**HOW TO COMPLETE THIS TASK:** Exact transcription, pictures omitted: reproduce the listing below.
◇ ◇ ◇ ◇ ◇
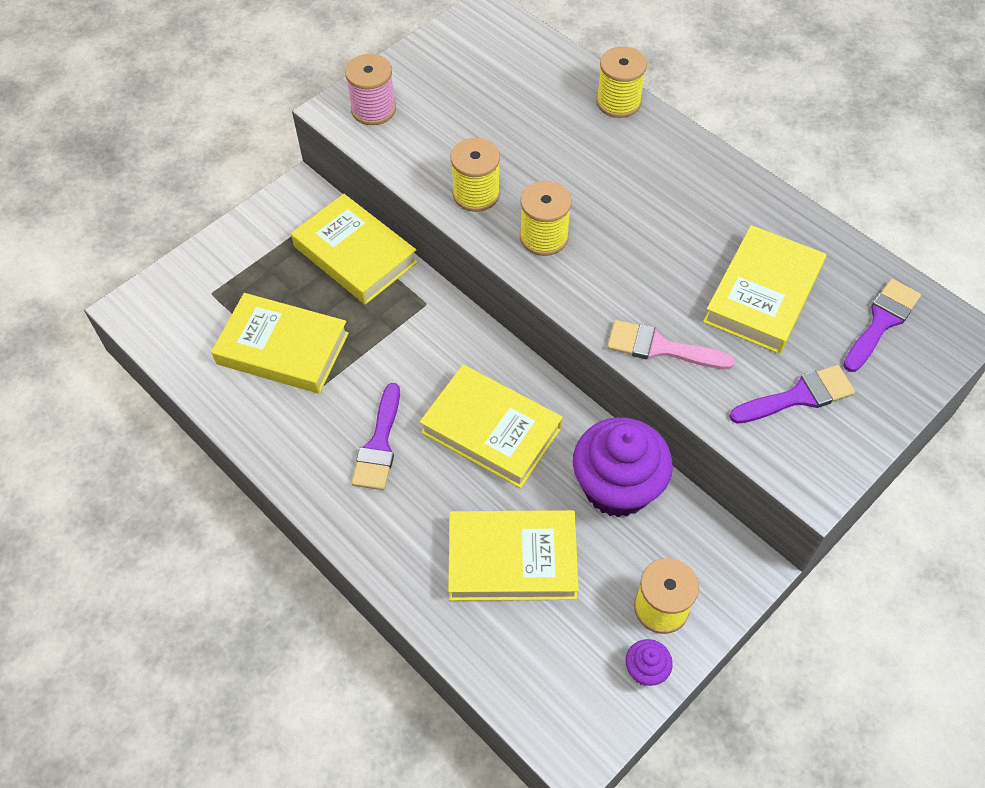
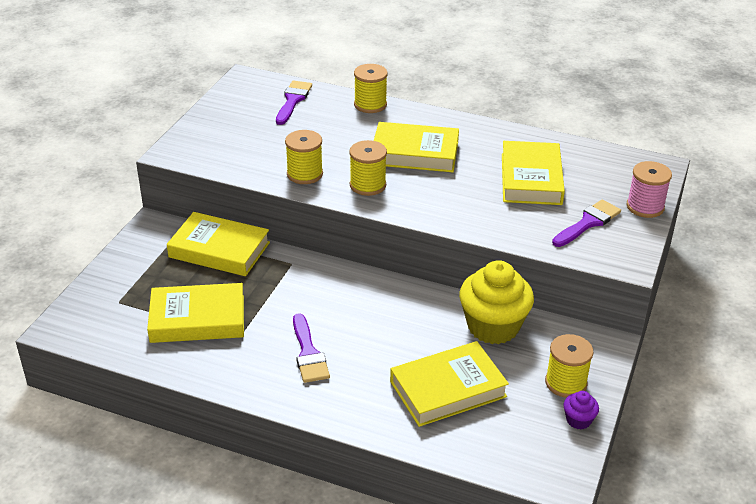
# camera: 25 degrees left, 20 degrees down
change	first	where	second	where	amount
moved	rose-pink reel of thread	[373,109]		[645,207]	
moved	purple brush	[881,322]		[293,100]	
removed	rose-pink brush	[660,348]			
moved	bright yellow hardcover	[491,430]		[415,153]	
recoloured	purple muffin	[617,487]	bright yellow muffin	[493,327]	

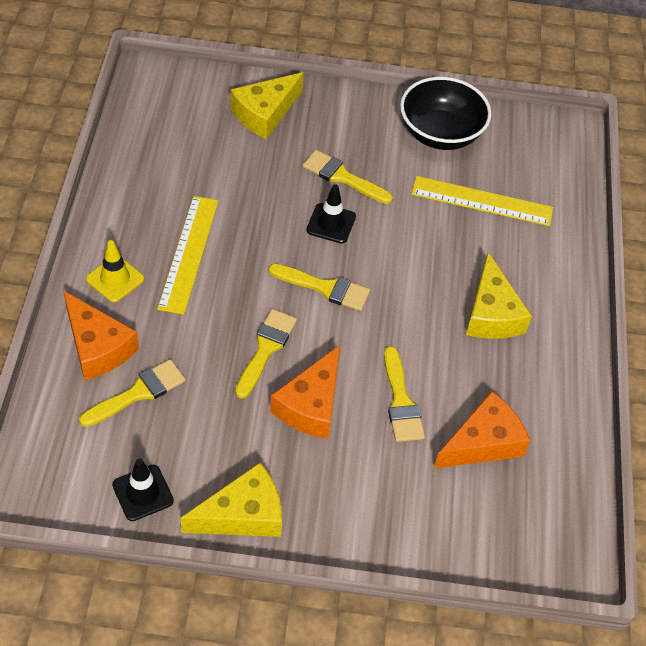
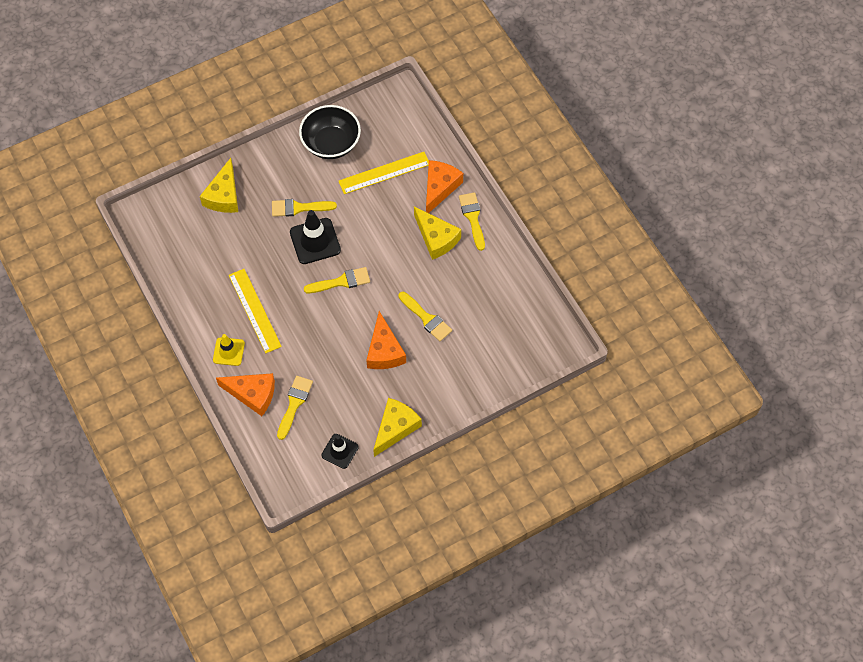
# camera: 30 degrees left, 10 degrees up
change	first	where	second	where	amount
resized	black traffic cone	[331,223]		[315,241]	x1.58
moved	bright yellow brush	[266,349]		[472,218]	
moved	bright orange piece of cheese	[483,442]		[439,188]	

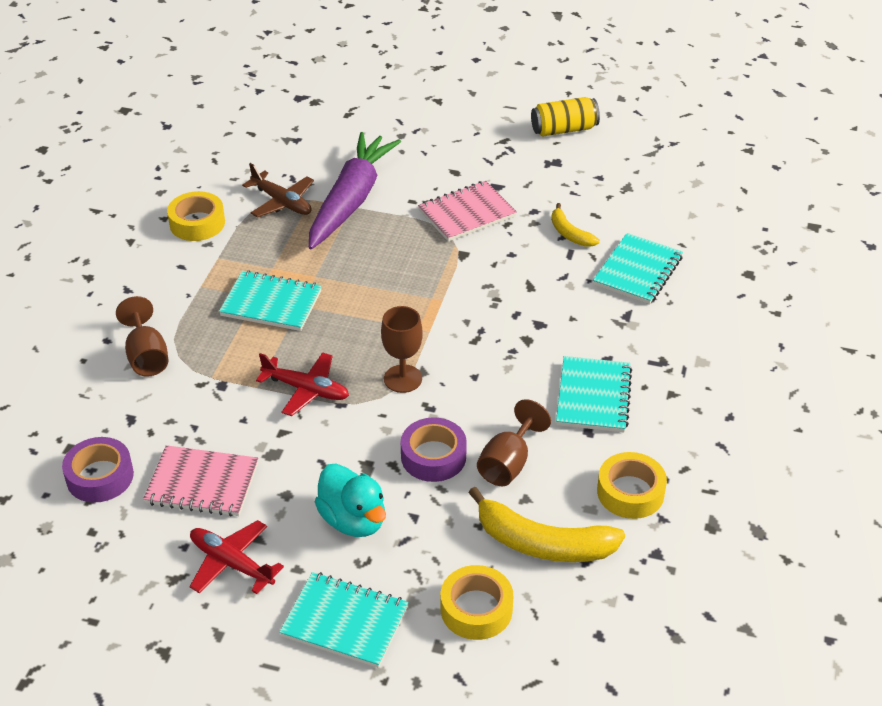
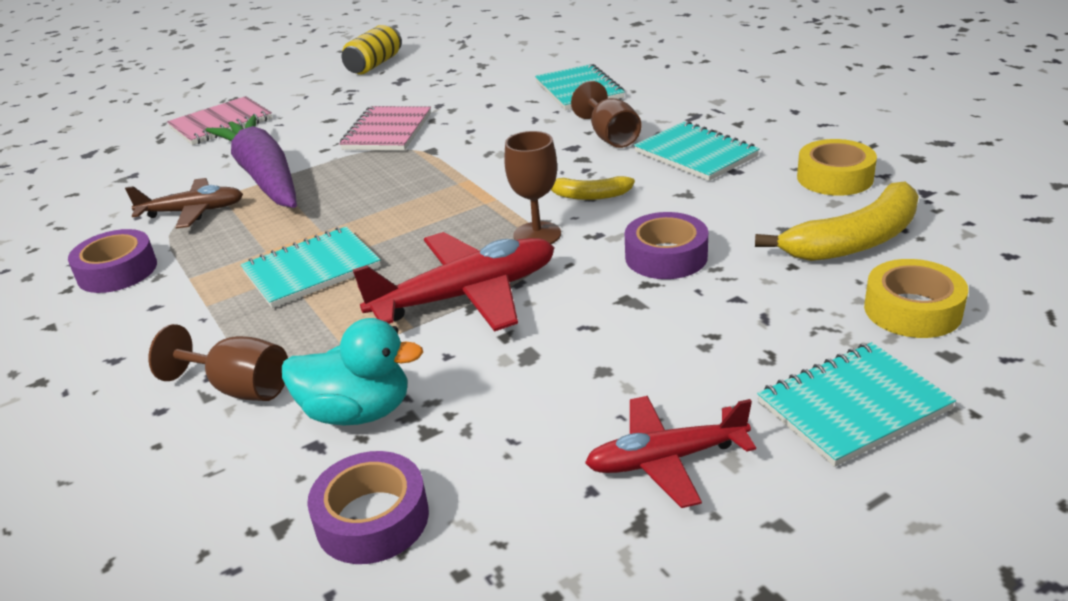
# camera: 45 degrees left, 10 degrees down
change	first	where	second	where	amount
recoloured	bright yellow sticky tape	[197,223]	purple sticky tape	[117,271]	
moved	bright yellow banana	[570,233]		[589,195]	
resized	red plane	[306,390]		[466,296]	x1.56
moved	russet wine glass	[508,463]		[610,137]	
moved	rose-pink notepad	[202,484]		[221,124]	
moved	turquoise duck	[353,520]		[358,412]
◇ ◇ ◇ ◇ ◇
**THE COMPLETED TASK:**
# camera: 25 degrees left, 20 degrees down
change	first	where	second	where	amount
moved	rose-pink reel of thread	[373,109]		[645,207]	
moved	purple brush	[881,322]		[293,100]	
removed	rose-pink brush	[660,348]			
moved	bright yellow hardcover	[491,430]		[415,153]	
recoloured	purple muffin	[617,487]	bright yellow muffin	[493,327]	

# camera: 30 degrees left, 10 degrees up
change	first	where	second	where	amount
resized	black traffic cone	[331,223]		[315,241]	x1.58
moved	bright yellow brush	[266,349]		[472,218]	
moved	bright orange piece of cheese	[483,442]		[439,188]	

# camera: 45 degrees left, 10 degrees down
change	first	where	second	where	amount
recoloured	bright yellow sticky tape	[197,223]	purple sticky tape	[117,271]	
moved	bright yellow banana	[570,233]		[589,195]	
resized	red plane	[306,390]		[466,296]	x1.56
moved	russet wine glass	[508,463]		[610,137]	
moved	rose-pink notepad	[202,484]		[221,124]	
moved	turquoise duck	[353,520]		[358,412]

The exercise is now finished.